→ What this task involves:
Your answer must be the exact lines from the one holding "SW1: switch (SIG8, VS) -> button (SIG8, VS)" through the last line of the records below, with no pictures.

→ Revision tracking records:
———

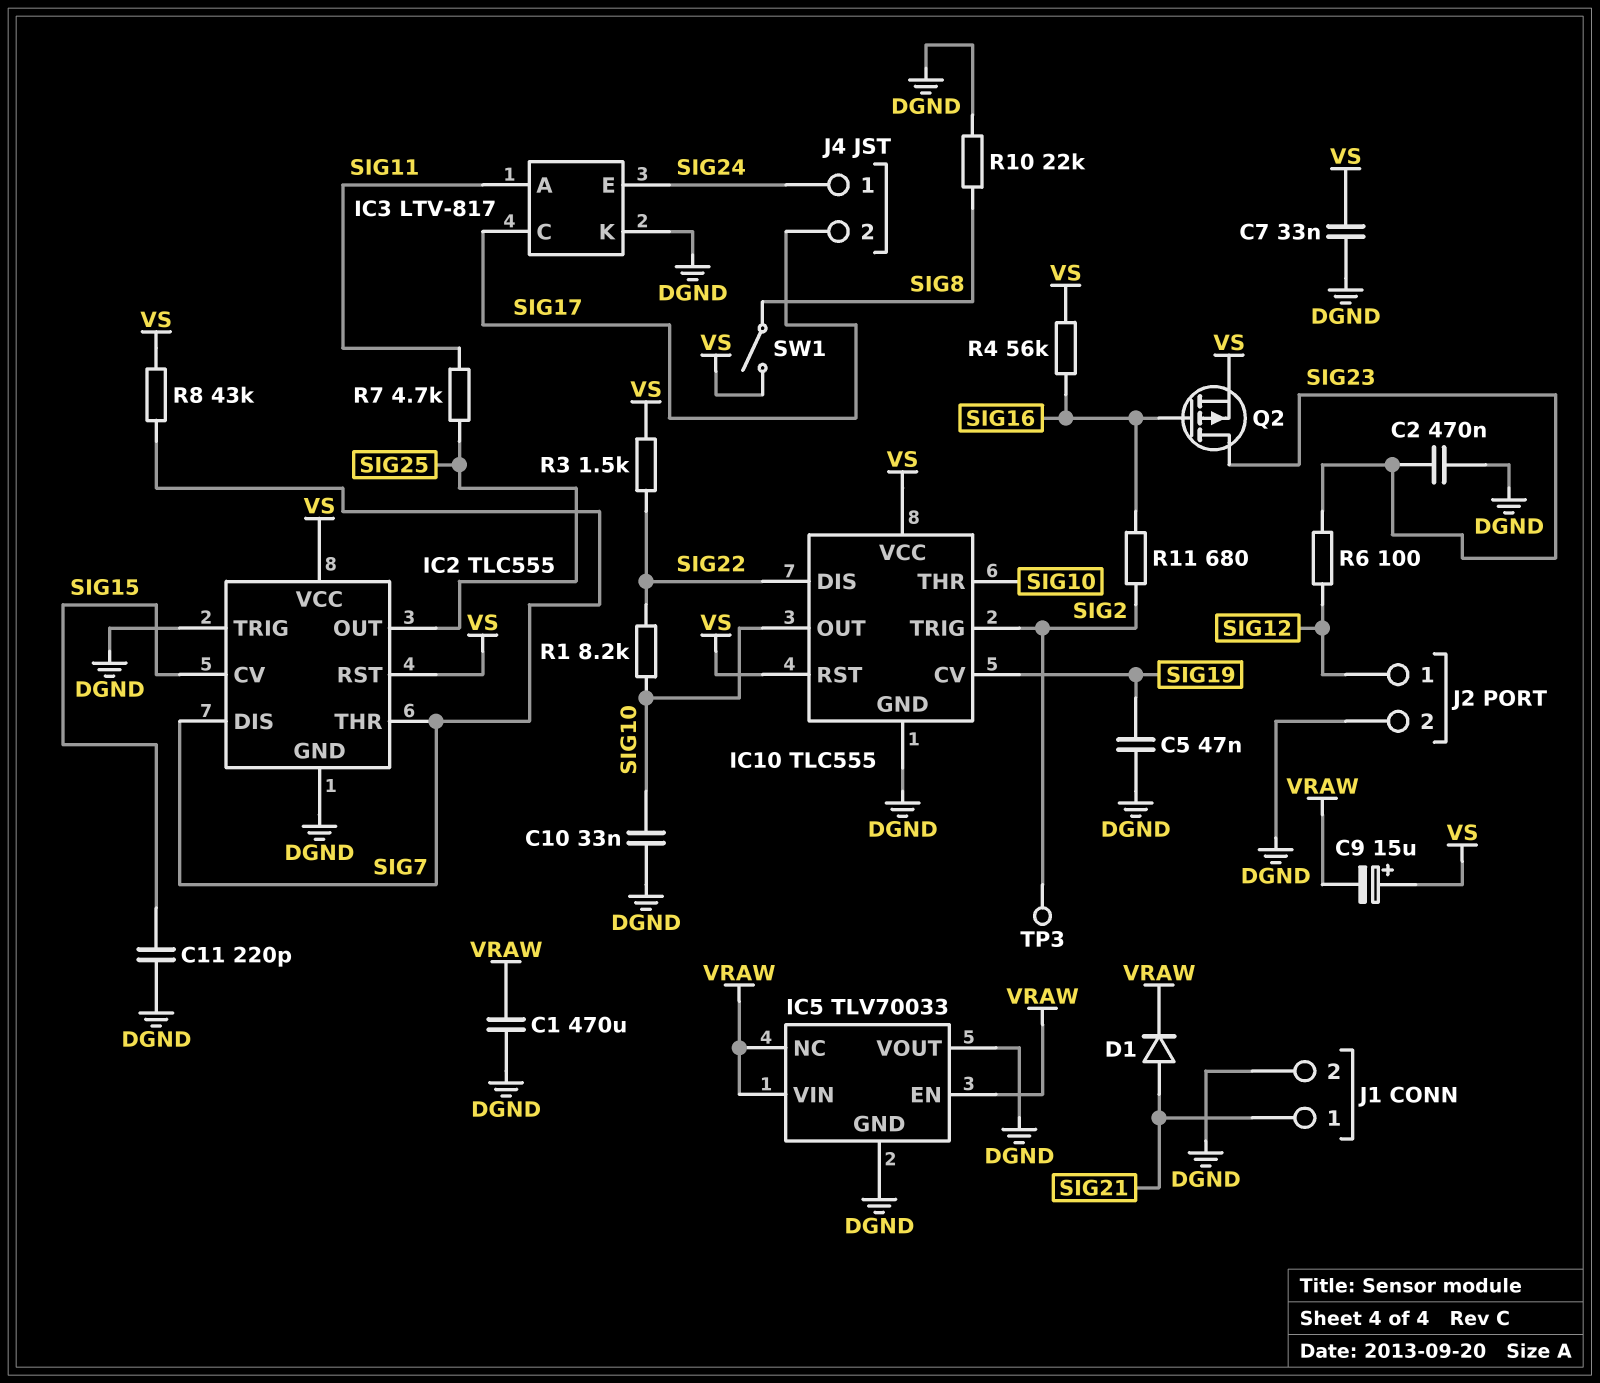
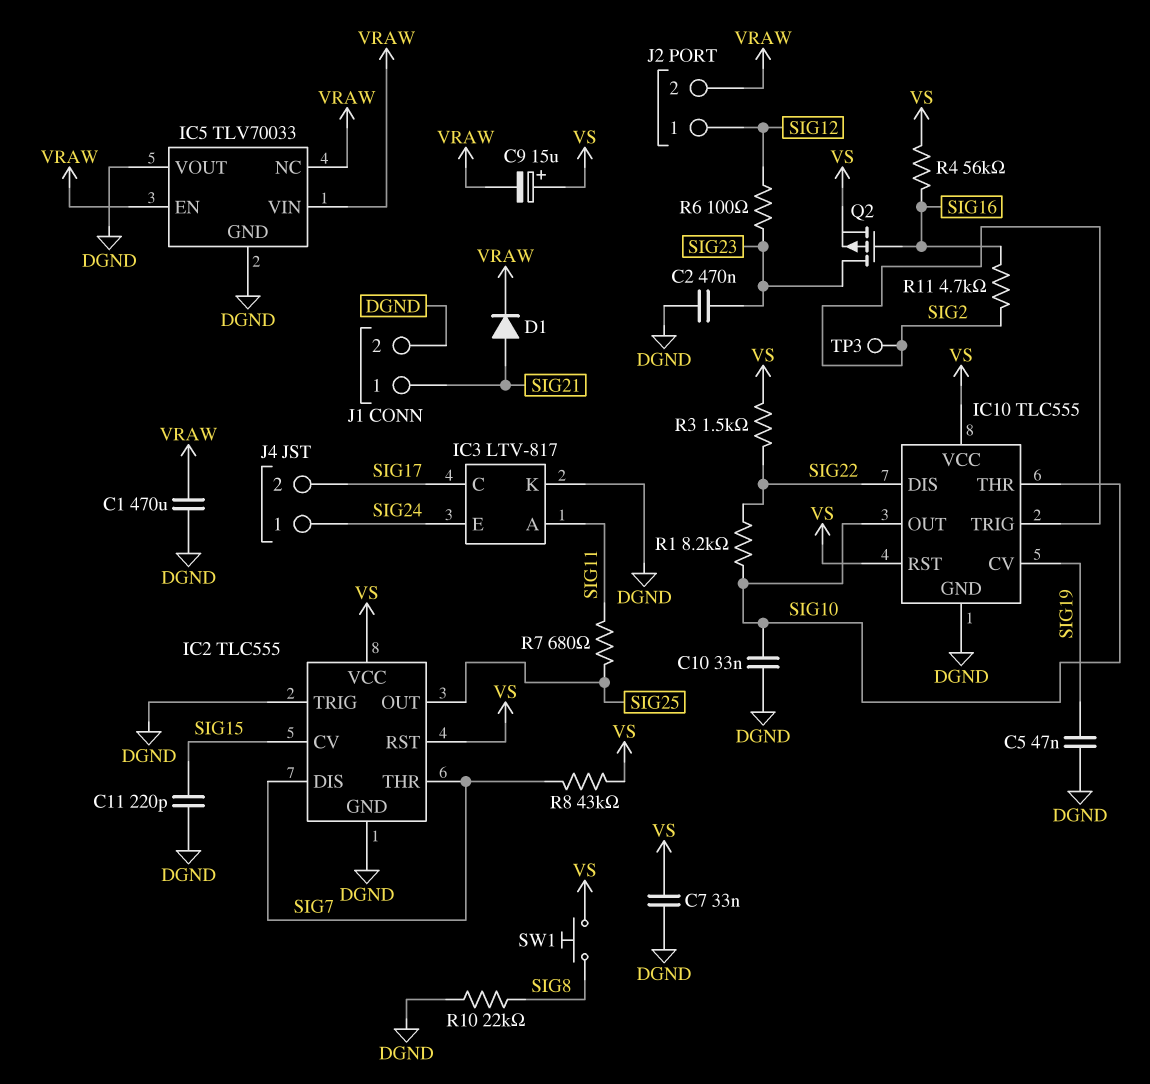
J2 pin 2: DGND -> VRAW
R7: 4.7k (SIG11, SIG25) -> 680 (SIG11, SIG25)
R11: 680 (SIG2, SIG16) -> 4.7k (SIG2, SIG16)
SW1: switch (SIG8, VS) -> button (SIG8, VS)

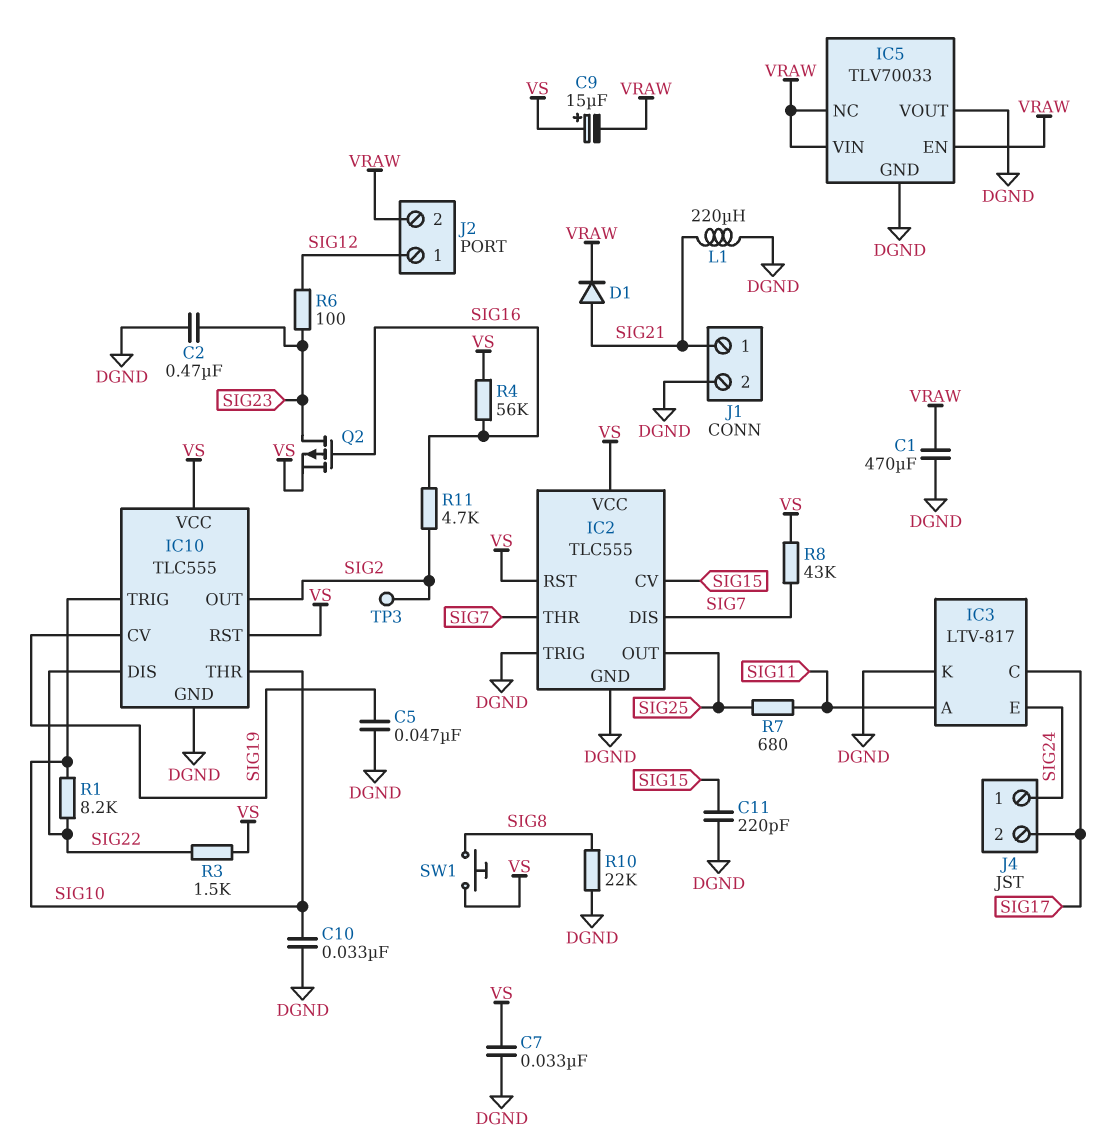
IC10 pin OUT: SIG10 -> SIG2
IC10 pin TRIG: SIG2 -> SIG10
L1: none -> 220uH (DGND, SIG21)

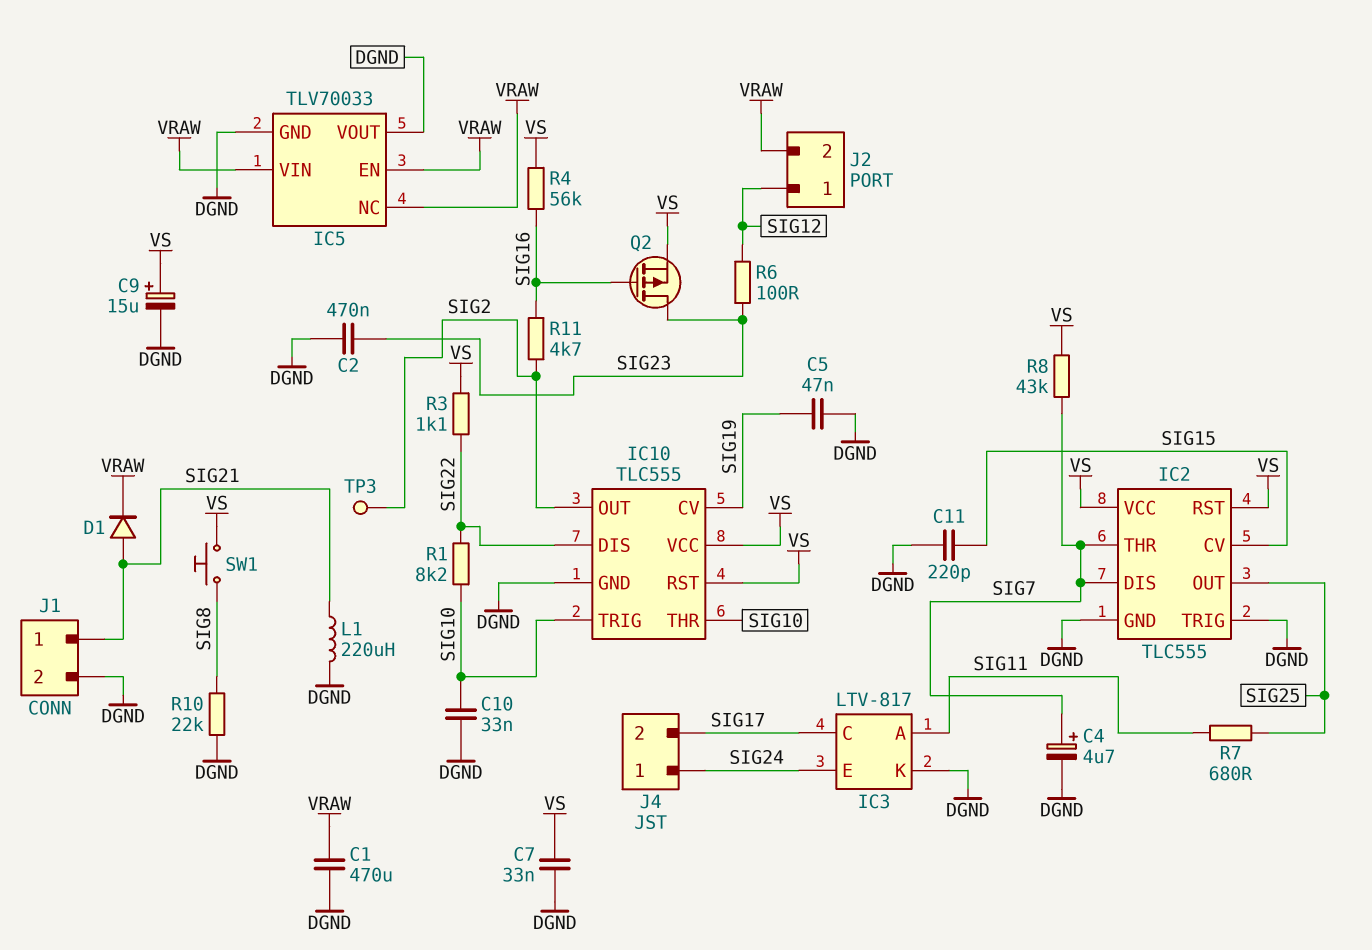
C4: none -> 4.7uF (plus SIG7, minus DGND)
C9: 15uF (plus VS, minus VRAW) -> 15uF (plus VS, minus DGND)
R3: 1.5k (SIG22, VS) -> 1.1k (SIG22, VS)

———

→ Answer for this exercise:
SW1: switch (SIG8, VS) -> button (SIG8, VS)

IC10 pin OUT: SIG10 -> SIG2
IC10 pin TRIG: SIG2 -> SIG10
L1: none -> 220uH (DGND, SIG21)

C4: none -> 4.7uF (plus SIG7, minus DGND)
C9: 15uF (plus VS, minus VRAW) -> 15uF (plus VS, minus DGND)
R3: 1.5k (SIG22, VS) -> 1.1k (SIG22, VS)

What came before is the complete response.